──────── Provided information ────────
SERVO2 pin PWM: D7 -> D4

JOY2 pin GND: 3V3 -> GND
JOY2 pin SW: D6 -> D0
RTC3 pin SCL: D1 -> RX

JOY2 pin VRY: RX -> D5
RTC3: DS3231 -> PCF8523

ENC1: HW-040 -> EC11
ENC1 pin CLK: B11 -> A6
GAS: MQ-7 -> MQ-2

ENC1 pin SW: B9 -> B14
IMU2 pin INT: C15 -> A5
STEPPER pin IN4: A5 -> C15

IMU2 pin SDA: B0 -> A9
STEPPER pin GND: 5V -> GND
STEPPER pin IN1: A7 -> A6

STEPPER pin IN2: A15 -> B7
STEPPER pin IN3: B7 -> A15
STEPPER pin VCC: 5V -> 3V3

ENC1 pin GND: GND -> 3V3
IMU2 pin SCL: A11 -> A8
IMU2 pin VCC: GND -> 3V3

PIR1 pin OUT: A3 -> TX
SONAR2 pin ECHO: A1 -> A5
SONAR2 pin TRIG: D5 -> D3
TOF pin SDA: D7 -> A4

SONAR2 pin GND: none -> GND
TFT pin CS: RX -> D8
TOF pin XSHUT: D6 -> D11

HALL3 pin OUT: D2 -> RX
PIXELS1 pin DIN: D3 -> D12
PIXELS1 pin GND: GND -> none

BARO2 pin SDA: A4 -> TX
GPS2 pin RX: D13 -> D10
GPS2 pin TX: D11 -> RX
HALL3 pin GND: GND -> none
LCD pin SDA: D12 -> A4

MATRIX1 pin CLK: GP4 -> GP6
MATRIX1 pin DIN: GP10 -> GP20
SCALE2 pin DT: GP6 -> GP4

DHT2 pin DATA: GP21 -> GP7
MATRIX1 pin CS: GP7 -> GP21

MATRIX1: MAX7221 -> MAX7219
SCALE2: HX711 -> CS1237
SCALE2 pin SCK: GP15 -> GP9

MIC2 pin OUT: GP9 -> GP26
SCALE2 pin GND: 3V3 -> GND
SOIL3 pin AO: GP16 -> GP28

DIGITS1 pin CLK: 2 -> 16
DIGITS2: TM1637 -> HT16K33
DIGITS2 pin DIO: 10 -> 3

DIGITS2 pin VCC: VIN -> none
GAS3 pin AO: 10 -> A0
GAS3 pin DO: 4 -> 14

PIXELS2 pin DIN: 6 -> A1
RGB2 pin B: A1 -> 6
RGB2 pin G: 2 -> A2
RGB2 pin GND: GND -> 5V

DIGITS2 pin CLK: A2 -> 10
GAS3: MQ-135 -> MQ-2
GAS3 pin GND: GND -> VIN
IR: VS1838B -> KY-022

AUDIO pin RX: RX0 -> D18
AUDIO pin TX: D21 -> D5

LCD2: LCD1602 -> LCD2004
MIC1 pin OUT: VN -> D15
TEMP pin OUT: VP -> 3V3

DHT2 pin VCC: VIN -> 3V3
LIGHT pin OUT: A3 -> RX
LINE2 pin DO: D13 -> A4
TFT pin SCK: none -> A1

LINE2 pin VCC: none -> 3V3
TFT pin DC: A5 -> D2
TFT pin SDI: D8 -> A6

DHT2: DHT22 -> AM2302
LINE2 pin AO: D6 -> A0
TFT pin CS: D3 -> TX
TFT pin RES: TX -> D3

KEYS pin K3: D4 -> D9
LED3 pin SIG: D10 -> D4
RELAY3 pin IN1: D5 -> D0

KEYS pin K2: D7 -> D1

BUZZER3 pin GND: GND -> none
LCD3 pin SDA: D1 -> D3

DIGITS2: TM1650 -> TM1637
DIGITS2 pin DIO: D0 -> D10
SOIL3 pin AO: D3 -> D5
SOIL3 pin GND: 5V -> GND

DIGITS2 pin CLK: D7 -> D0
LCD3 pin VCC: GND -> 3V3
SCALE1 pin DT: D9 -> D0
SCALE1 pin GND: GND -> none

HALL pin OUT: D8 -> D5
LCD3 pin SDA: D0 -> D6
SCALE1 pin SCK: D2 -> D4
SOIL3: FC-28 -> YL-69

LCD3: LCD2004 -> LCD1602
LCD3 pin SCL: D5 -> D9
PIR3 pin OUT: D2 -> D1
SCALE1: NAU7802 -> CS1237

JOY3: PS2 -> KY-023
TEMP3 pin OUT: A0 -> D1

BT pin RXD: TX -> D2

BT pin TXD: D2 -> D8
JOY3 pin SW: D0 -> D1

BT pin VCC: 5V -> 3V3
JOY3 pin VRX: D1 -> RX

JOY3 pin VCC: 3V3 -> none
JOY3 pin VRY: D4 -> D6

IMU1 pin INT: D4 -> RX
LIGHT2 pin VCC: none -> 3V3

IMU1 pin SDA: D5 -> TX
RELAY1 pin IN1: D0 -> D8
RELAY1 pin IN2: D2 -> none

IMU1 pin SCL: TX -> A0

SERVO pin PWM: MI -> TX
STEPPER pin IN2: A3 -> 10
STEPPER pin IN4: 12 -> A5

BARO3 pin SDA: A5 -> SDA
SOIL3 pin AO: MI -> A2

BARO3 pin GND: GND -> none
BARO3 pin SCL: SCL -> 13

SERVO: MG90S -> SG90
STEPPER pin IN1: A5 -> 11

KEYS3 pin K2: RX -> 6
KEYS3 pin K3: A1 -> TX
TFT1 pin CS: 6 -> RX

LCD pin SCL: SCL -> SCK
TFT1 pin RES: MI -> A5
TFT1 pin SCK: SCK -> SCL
────────
**Task to complete:** What is needed is an exact retyping of every line from the one containing "BARO3 pin SCL: SCL -> 13" through the final line of the entries, and only those lines.

**Answer to this exercise:**
BARO3 pin SCL: SCL -> 13

SERVO: MG90S -> SG90
STEPPER pin IN1: A5 -> 11

KEYS3 pin K2: RX -> 6
KEYS3 pin K3: A1 -> TX
TFT1 pin CS: 6 -> RX

LCD pin SCL: SCL -> SCK
TFT1 pin RES: MI -> A5
TFT1 pin SCK: SCK -> SCL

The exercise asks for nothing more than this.